[[ Stored data open ]]
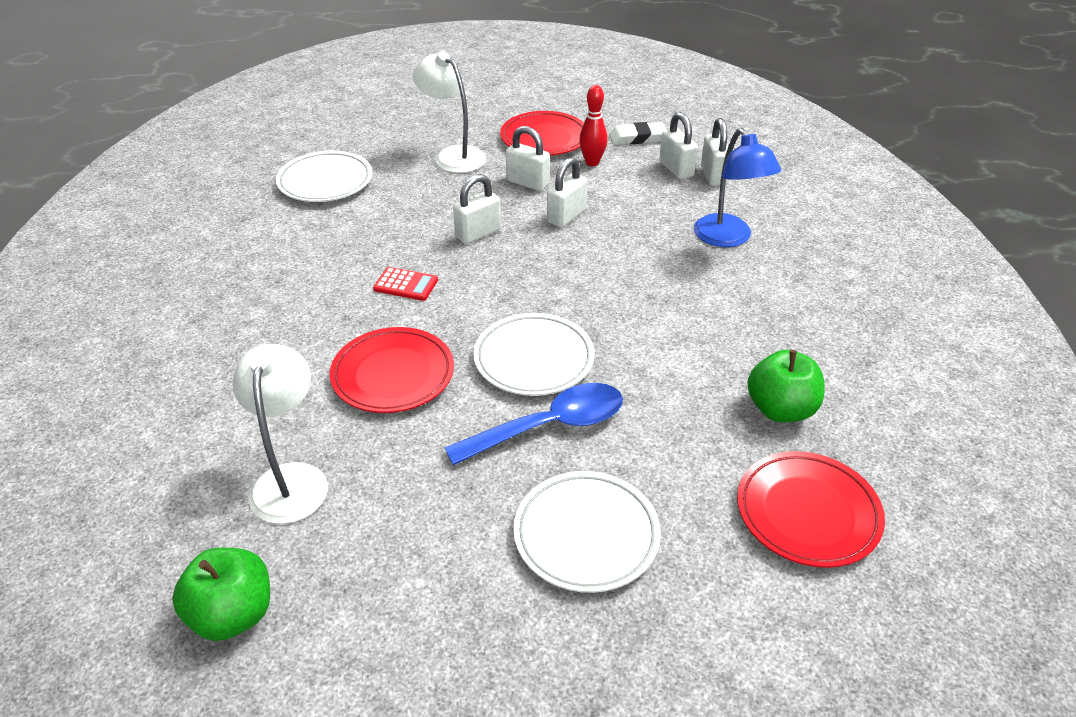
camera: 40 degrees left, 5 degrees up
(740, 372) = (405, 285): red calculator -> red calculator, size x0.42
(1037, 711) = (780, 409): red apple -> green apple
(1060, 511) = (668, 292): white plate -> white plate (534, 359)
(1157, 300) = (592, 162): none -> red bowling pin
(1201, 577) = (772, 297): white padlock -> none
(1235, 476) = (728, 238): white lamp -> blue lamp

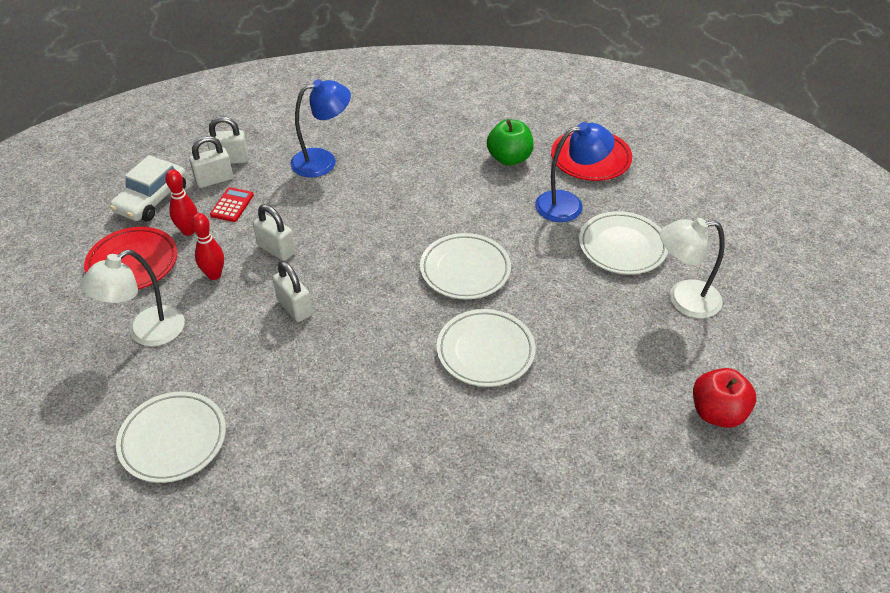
camera: 90 degrees left, 5 degrees up
(233, 614) = (717, 413): green apple -> red apple
(291, 479) = (600, 400): white lamp -> white lamp (683, 300)
(393, 375) = (485, 351): red plate -> white plate
(405, 285) = (368, 353): red calculator -> red calculator (232, 205)
(528, 183) = (214, 275): white padlock -> red bowling pin
(549, 426) = (533, 262): blue spoon -> none
(637, 138) = (152, 200): white eraser -> white car
(681, 475) = (569, 204): none -> blue lamp

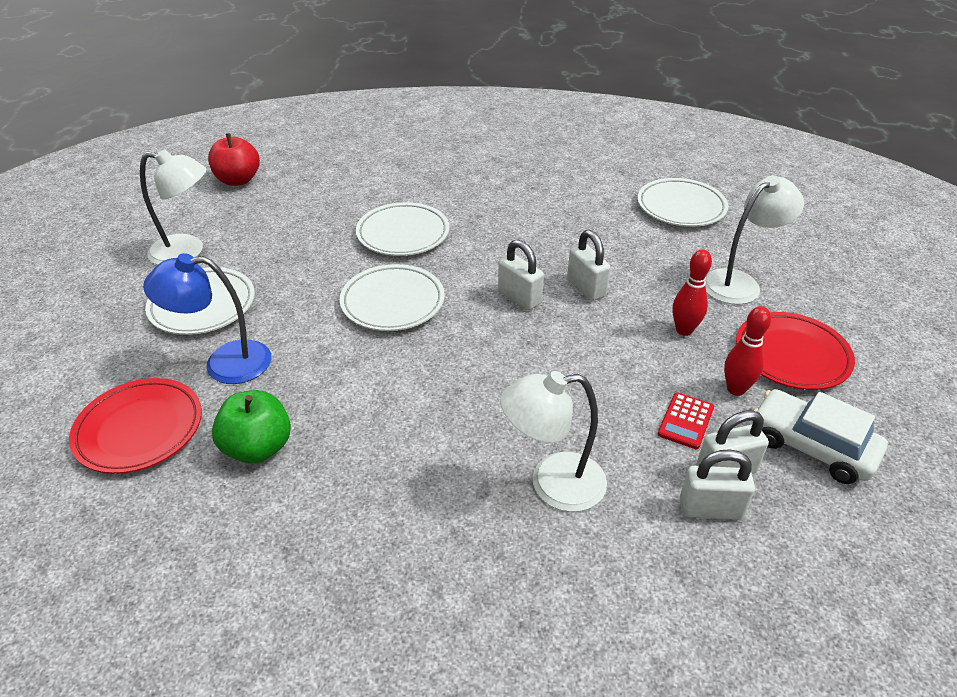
camera: 170 degrees left, 5 degrees down
(152, 200) = (811, 446): white car -> white car turned 90 degrees counterclockwise
(276, 249) = (613, 351): white padlock -> white padlock (519, 297)
(323, 161) = (552, 484): blue lamp -> white lamp

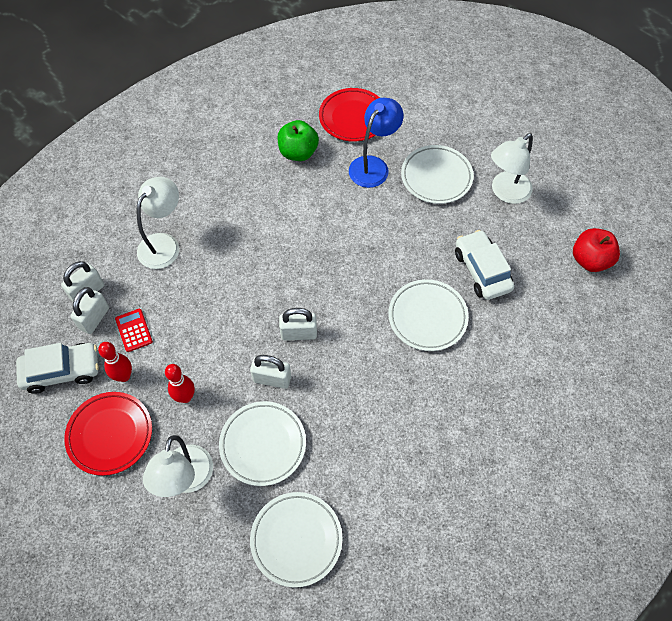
camera: 130 degrees right, 20 degrees up
(312, 227) = (482, 270): none -> white car
(393, 302) = (356, 265): white plate -> white plate (263, 444)

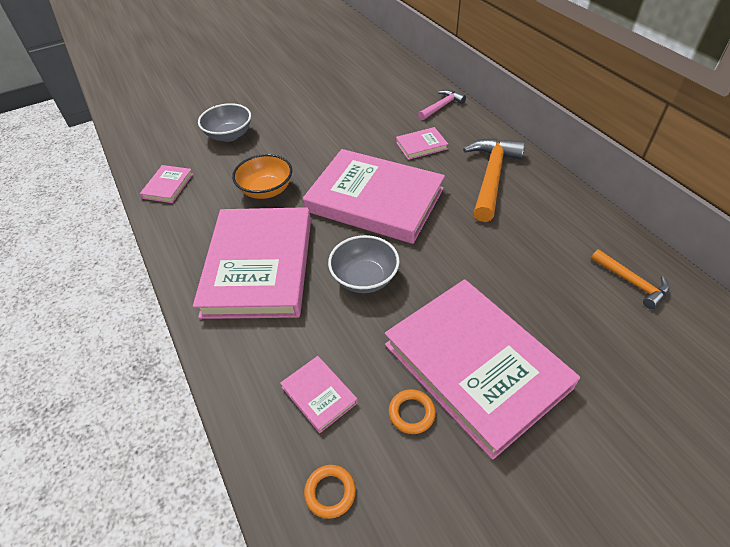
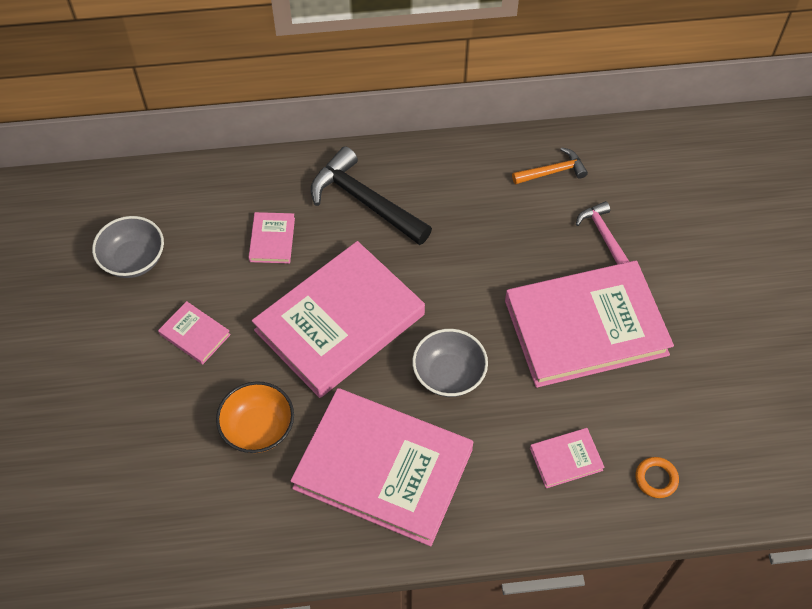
camera: 70 degrees left, 10 degrees up
(168, 186) = (181, 544): pink book -> pink book (195, 334)
(229, 135) = (112, 444): grey bowl -> grey bowl (133, 260)
(411, 413) = (610, 394): orange ring -> none
(441, 106) = (210, 186): pink hammer -> pink hammer (603, 234)
(491, 177) = (365, 201): orange hammer -> black hammer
[[ Stored data closed ]]
The task:
Every line from the one containing "camera: 130 degrees right, 20 degrees up" to the final line of the records must be transcribed exactly, both ends included, with the pictures left out.

Task answer:
camera: 130 degrees right, 20 degrees up
(312, 227) = (482, 270): none -> white car
(393, 302) = (356, 265): white plate -> white plate (263, 444)

camera: 70 degrees left, 10 degrees up
(168, 186) = (181, 544): pink book -> pink book (195, 334)
(229, 135) = (112, 444): grey bowl -> grey bowl (133, 260)
(411, 413) = (610, 394): orange ring -> none
(441, 106) = (210, 186): pink hammer -> pink hammer (603, 234)
(491, 177) = (365, 201): orange hammer -> black hammer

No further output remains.